What the exercise asks -> Write out, word for word, the line that contains "black 3x4 slope" and each line after it down to the last line of the data below. Include nothing more.

[Scene images with change listings]
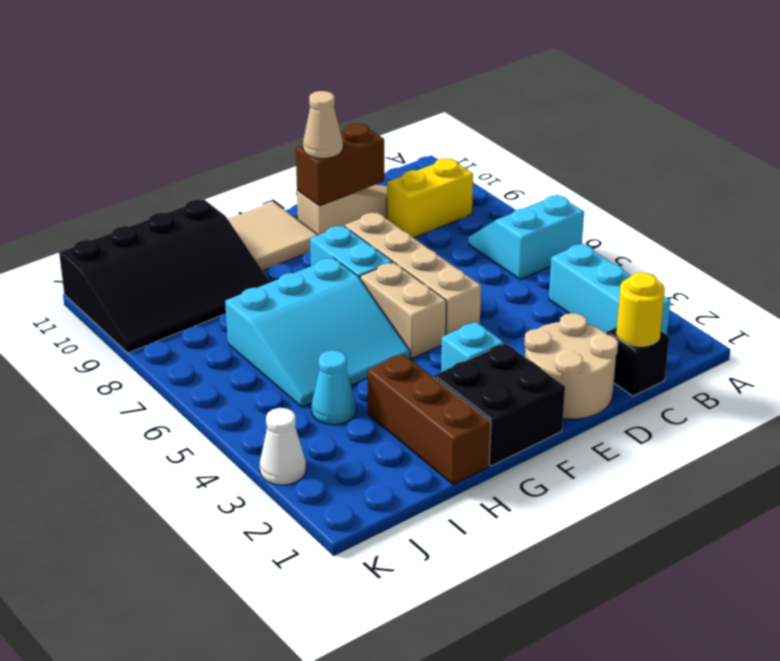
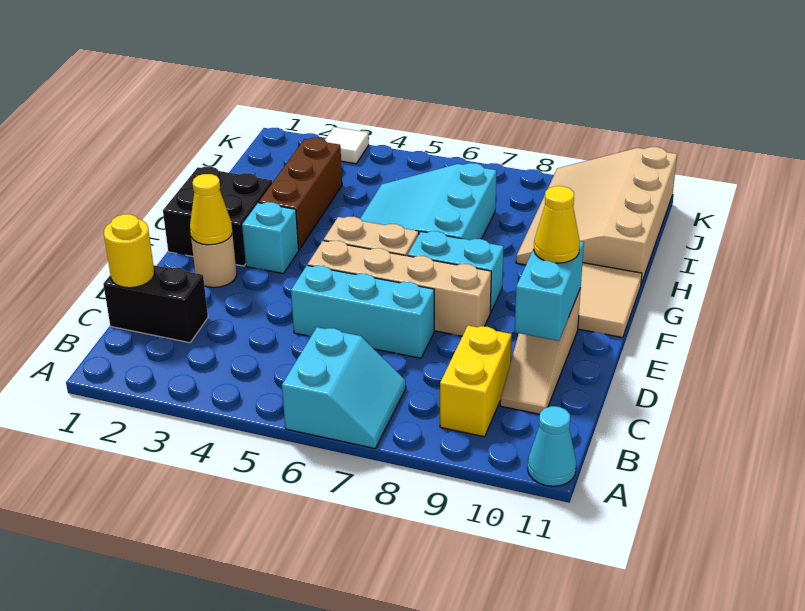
cyan 1x3 brick [549,244,670,335] -> cyan 1x3 brick moved to [291,265,434,358]
black 1x1 brick [607,327,669,396] -> black 1x2 brick [103,265,208,343]
tan 2x2 round brick [524,313,618,419] -> tan 1x1 round brick [191,233,237,287]
brown 1x2 brick [296,123,384,206] -> cyan 1x2 brick [515,241,584,341]
none -> yellow 1x1 cone [190,174,232,245]
tan 1x1 cone [303,91,343,159] -> yellow 1x1 cone [534,186,580,263]
brown 1x3 brick [367,354,491,485] -> brown 1x3 brick turned to [259,138,342,250]
black 3x4 slope [59,199,270,353] -> tan 3x4 slope [516,147,677,284]
cyan 1x1 cone [312,350,356,425] -> cyan 1x1 cone moved to [528,406,576,486]
white 1x1 cone [260,408,306,485] -> white 1x1 tile [325,127,369,164]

The completed task ->
black 3x4 slope [59,199,270,353] -> tan 3x4 slope [516,147,677,284]
cyan 1x1 cone [312,350,356,425] -> cyan 1x1 cone moved to [528,406,576,486]
white 1x1 cone [260,408,306,485] -> white 1x1 tile [325,127,369,164]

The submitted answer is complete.